*Activity:*
Exactly the lines from the one containing "TFT pin SCK: D6 -> D5" through the one containing "TFT pin CS: D1 -> D2" in the listing below are to be copied, with the pictures left out.

━━━ Provided information

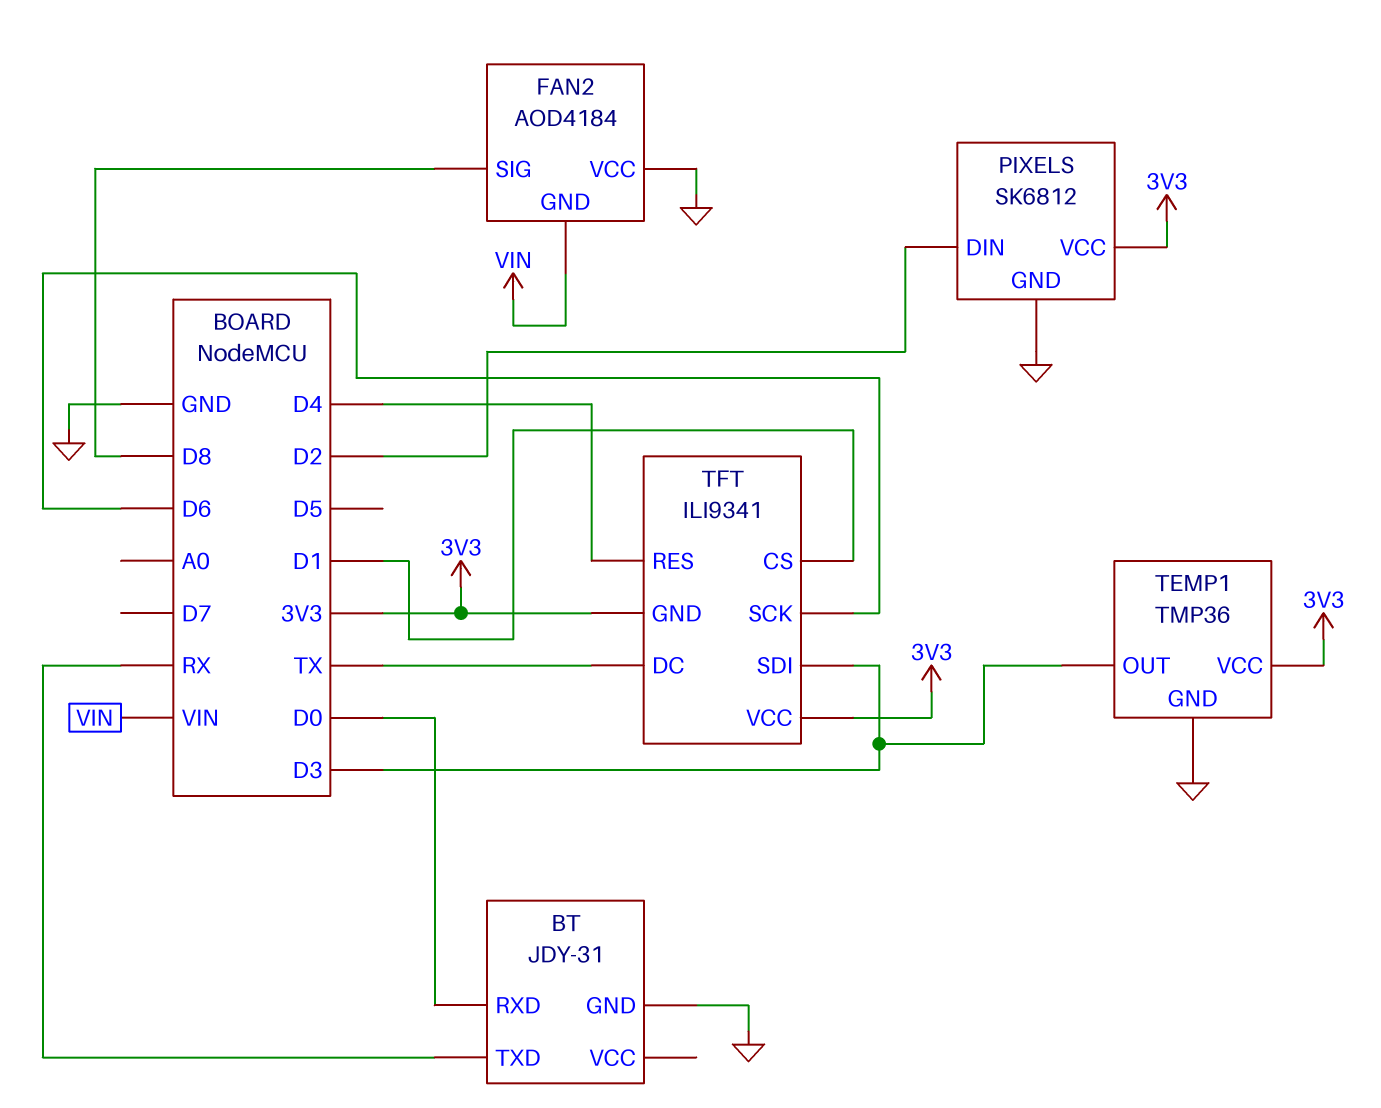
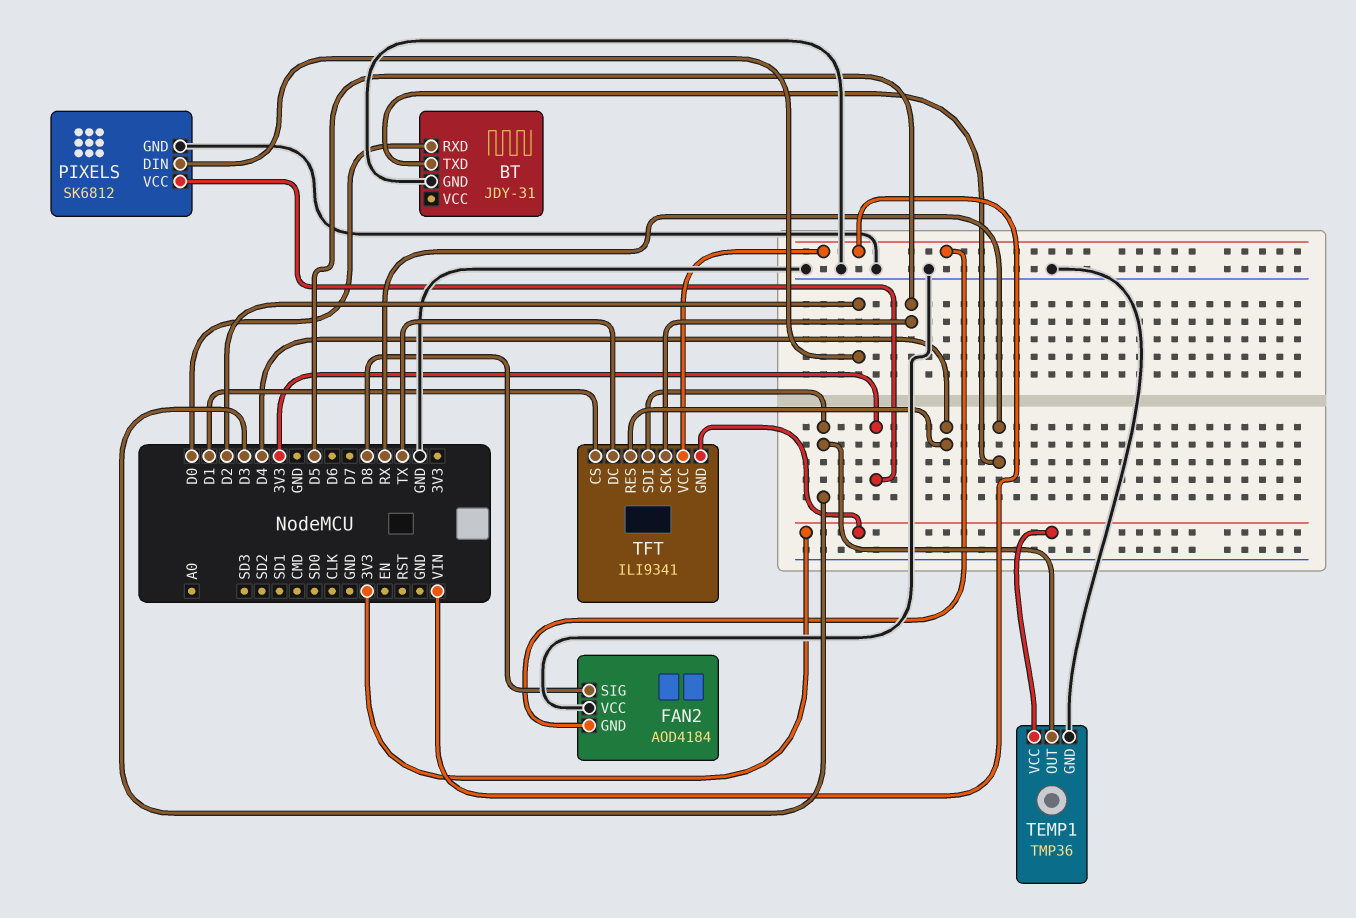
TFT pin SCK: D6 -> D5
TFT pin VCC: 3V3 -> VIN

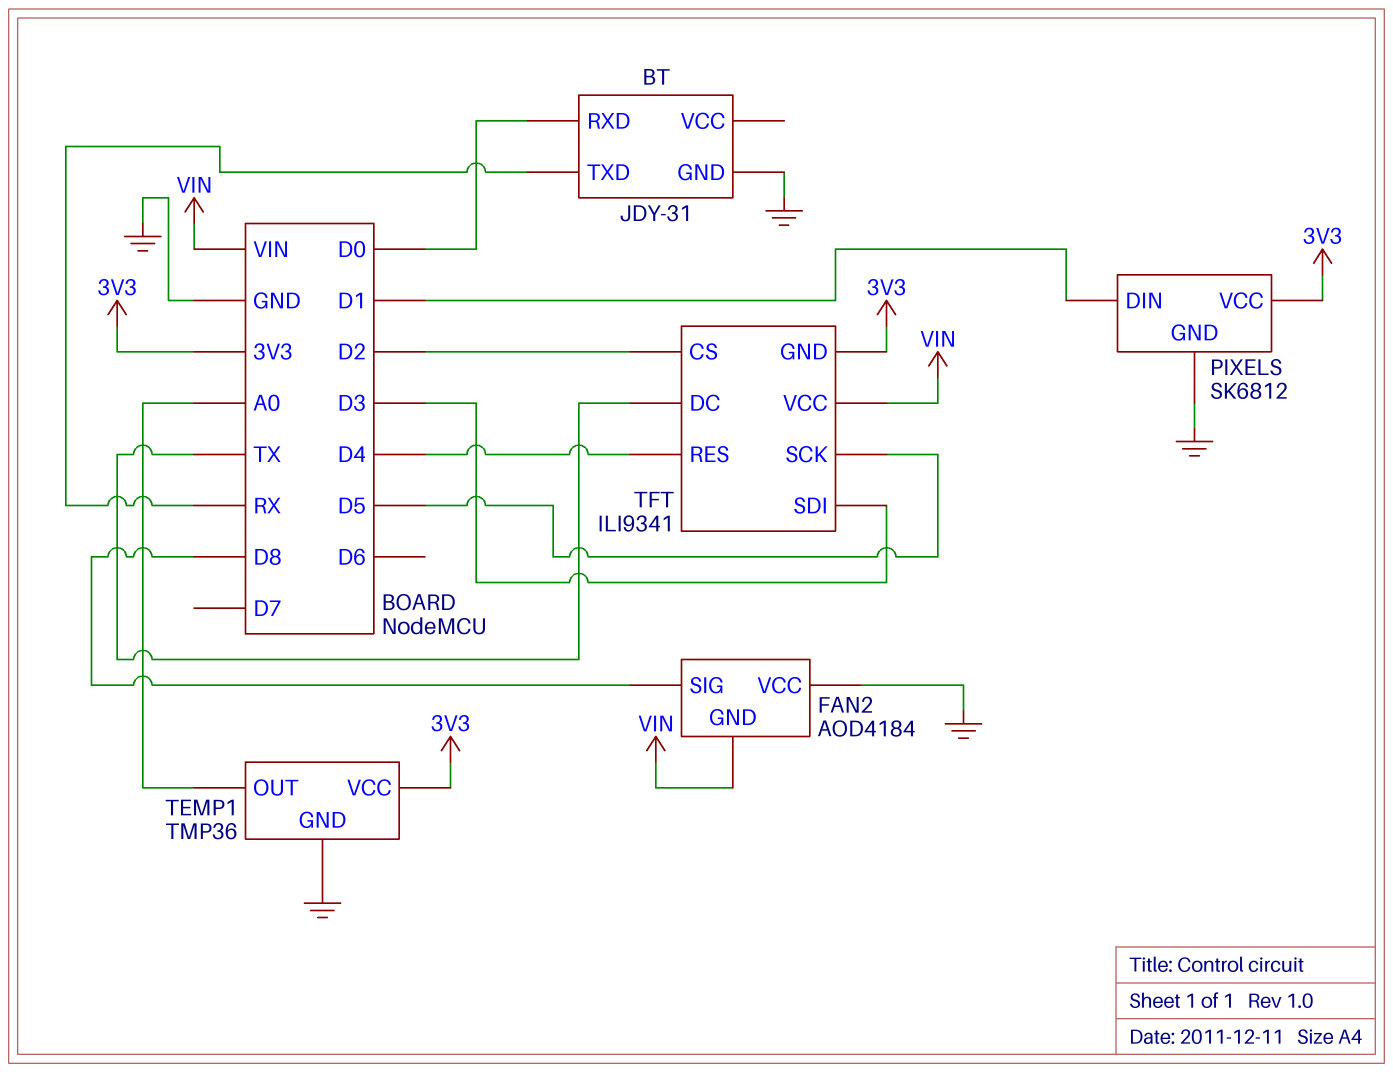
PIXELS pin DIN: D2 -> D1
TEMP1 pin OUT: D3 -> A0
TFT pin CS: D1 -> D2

━━━━━━
━━━ Provided information

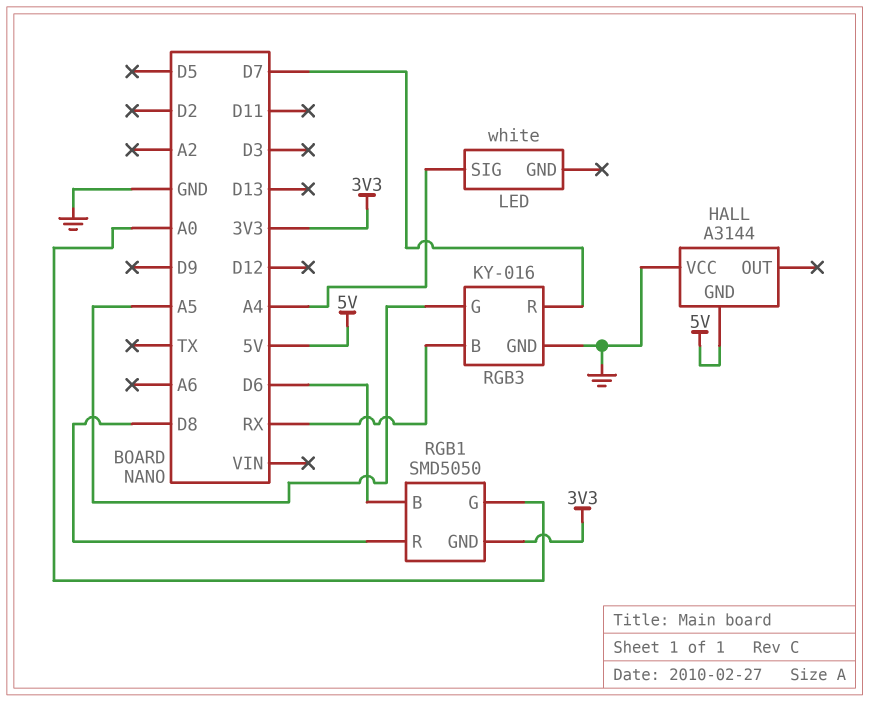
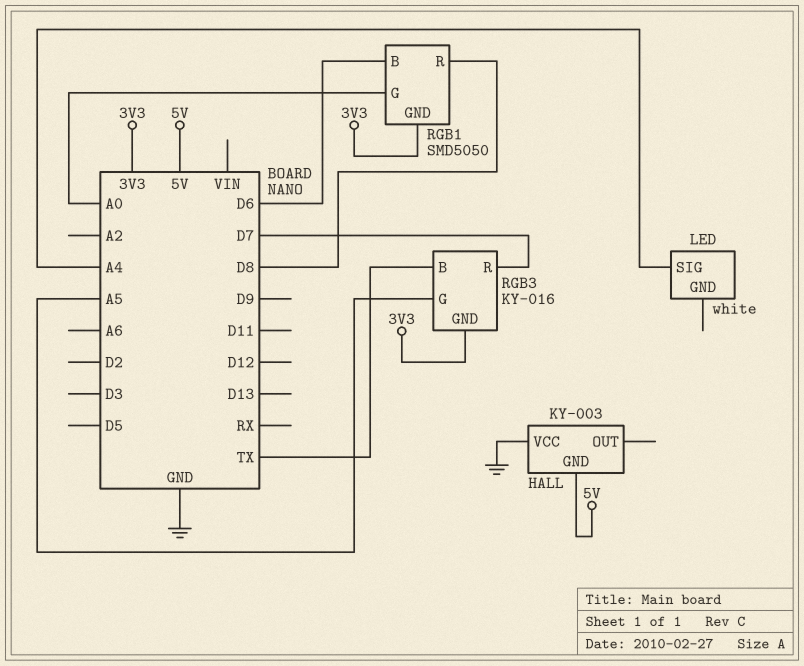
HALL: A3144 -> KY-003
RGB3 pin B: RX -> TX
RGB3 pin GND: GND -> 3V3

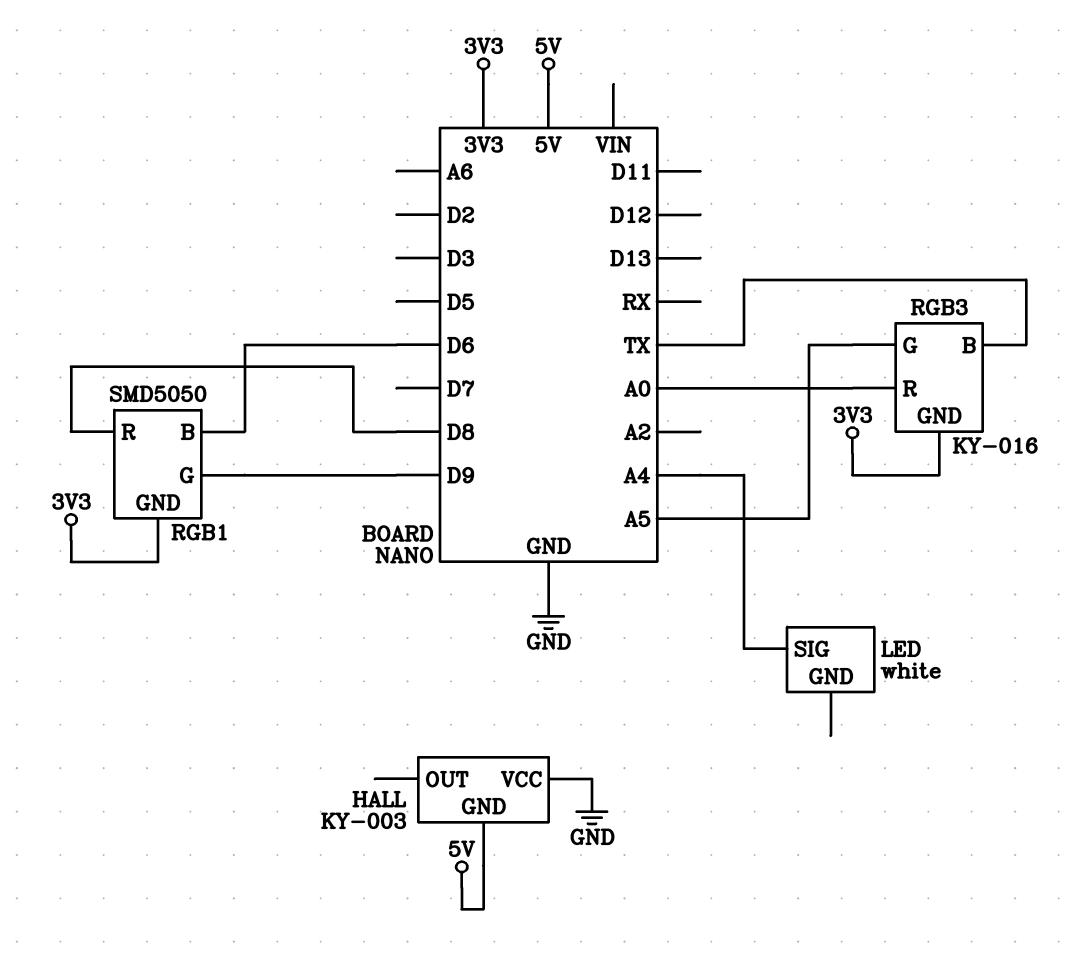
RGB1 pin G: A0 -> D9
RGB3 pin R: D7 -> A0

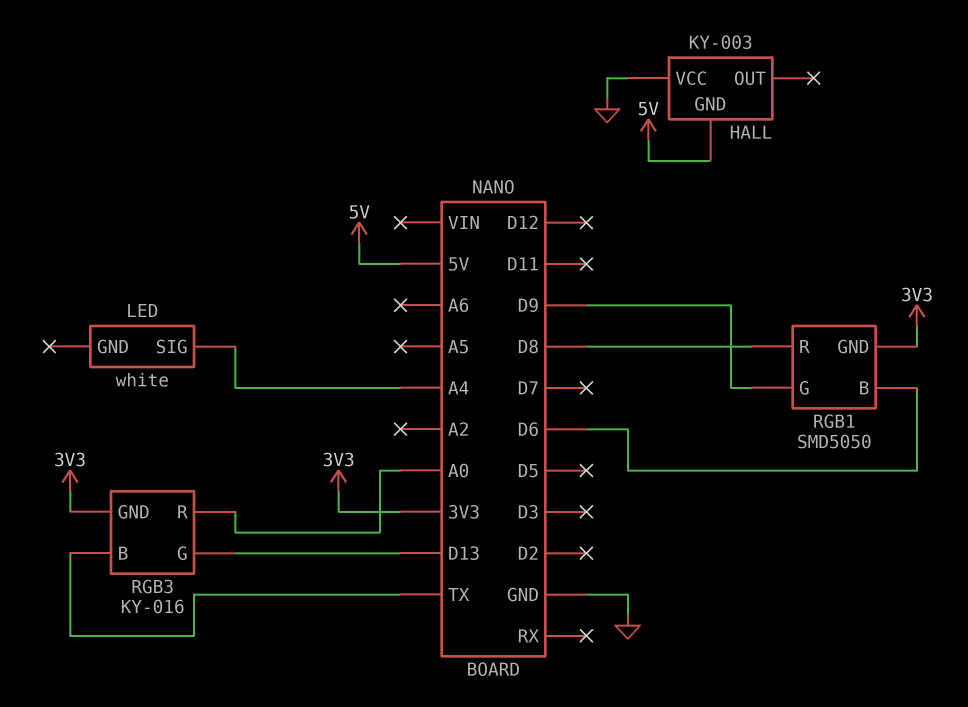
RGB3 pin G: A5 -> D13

━━━━━━

*Output below:*
TFT pin SCK: D6 -> D5
TFT pin VCC: 3V3 -> VIN

PIXELS pin DIN: D2 -> D1
TEMP1 pin OUT: D3 -> A0
TFT pin CS: D1 -> D2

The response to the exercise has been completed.